[Dataset items]
==============================

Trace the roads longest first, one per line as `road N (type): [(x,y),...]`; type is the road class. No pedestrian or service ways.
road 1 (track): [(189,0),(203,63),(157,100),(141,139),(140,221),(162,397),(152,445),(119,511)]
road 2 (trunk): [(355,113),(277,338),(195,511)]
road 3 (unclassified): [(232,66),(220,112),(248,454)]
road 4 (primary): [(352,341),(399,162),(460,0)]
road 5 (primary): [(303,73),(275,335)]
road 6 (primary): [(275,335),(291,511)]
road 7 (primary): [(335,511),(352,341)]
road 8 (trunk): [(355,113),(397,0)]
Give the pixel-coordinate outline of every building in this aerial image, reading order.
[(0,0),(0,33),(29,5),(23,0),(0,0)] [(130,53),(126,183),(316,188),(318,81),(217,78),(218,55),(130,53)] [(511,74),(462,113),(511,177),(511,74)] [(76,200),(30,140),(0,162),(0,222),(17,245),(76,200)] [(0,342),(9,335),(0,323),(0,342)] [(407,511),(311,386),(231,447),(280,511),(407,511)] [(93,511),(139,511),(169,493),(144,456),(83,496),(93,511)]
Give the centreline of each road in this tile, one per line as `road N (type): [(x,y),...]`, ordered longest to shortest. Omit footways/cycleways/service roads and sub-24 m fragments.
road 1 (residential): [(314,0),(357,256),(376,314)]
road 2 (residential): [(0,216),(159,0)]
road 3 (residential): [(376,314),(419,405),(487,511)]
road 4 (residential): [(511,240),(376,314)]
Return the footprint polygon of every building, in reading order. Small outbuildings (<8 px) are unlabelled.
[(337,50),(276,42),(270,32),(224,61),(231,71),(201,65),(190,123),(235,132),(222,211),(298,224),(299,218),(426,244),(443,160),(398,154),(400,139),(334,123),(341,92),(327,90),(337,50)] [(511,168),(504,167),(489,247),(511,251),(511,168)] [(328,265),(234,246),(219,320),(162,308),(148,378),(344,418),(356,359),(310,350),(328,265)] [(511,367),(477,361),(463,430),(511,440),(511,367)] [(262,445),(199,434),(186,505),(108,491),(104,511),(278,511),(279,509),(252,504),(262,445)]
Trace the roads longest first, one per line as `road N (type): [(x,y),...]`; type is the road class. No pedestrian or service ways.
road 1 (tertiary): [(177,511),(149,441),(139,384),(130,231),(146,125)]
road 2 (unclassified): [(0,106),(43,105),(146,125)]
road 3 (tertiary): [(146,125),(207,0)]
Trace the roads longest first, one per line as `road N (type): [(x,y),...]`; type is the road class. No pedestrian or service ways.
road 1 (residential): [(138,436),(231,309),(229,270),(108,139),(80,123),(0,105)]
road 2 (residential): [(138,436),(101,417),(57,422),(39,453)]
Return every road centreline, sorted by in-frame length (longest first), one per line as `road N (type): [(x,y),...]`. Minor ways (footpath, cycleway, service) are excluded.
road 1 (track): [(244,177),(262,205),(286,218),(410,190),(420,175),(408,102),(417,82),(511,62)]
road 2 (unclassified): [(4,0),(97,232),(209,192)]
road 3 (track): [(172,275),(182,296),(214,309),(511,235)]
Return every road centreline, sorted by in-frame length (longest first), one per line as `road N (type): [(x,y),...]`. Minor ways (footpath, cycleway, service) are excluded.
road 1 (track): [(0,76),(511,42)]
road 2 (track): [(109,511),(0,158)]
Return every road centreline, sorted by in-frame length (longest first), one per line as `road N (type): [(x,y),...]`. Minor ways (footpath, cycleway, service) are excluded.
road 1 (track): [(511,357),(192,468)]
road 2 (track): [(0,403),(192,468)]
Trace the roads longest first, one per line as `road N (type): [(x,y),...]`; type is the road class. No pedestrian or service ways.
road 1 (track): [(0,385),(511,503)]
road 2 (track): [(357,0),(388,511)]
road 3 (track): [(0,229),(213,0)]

==============================

* _EXERCISE TASK_:
Swap "centreline" for "centerline" and rewrite everything from the start of the records down to the line containing "road 4 (residential): [(511,240),(376,314)]", leaving all else unchanged.

* _RESPONSE_:
Trace the roads longest first, one per line as `road N (type): [(x,y),...]`; type is the road class. No pedestrian or service ways.
road 1 (track): [(189,0),(203,63),(157,100),(141,139),(140,221),(162,397),(152,445),(119,511)]
road 2 (trunk): [(355,113),(277,338),(195,511)]
road 3 (unclassified): [(232,66),(220,112),(248,454)]
road 4 (primary): [(352,341),(399,162),(460,0)]
road 5 (primary): [(303,73),(275,335)]
road 6 (primary): [(275,335),(291,511)]
road 7 (primary): [(335,511),(352,341)]
road 8 (trunk): [(355,113),(397,0)]
Give the pixel-coordinate outline of every building in this aerial image, reading order.
[(0,0),(0,33),(29,5),(23,0),(0,0)] [(130,53),(126,183),(316,188),(318,81),(217,78),(218,55),(130,53)] [(511,74),(462,113),(511,177),(511,74)] [(76,200),(30,140),(0,162),(0,222),(17,245),(76,200)] [(0,342),(9,335),(0,323),(0,342)] [(407,511),(311,386),(231,447),(280,511),(407,511)] [(93,511),(139,511),(169,493),(144,456),(83,496),(93,511)]
Give the centerline of each road in this tile, one per line as `road N (type): [(x,y),...]`, ordered longest to shortest. Omit footways/cycleways/service roads and sub-24 m fragments.
road 1 (residential): [(314,0),(357,256),(376,314)]
road 2 (residential): [(0,216),(159,0)]
road 3 (residential): [(376,314),(419,405),(487,511)]
road 4 (residential): [(511,240),(376,314)]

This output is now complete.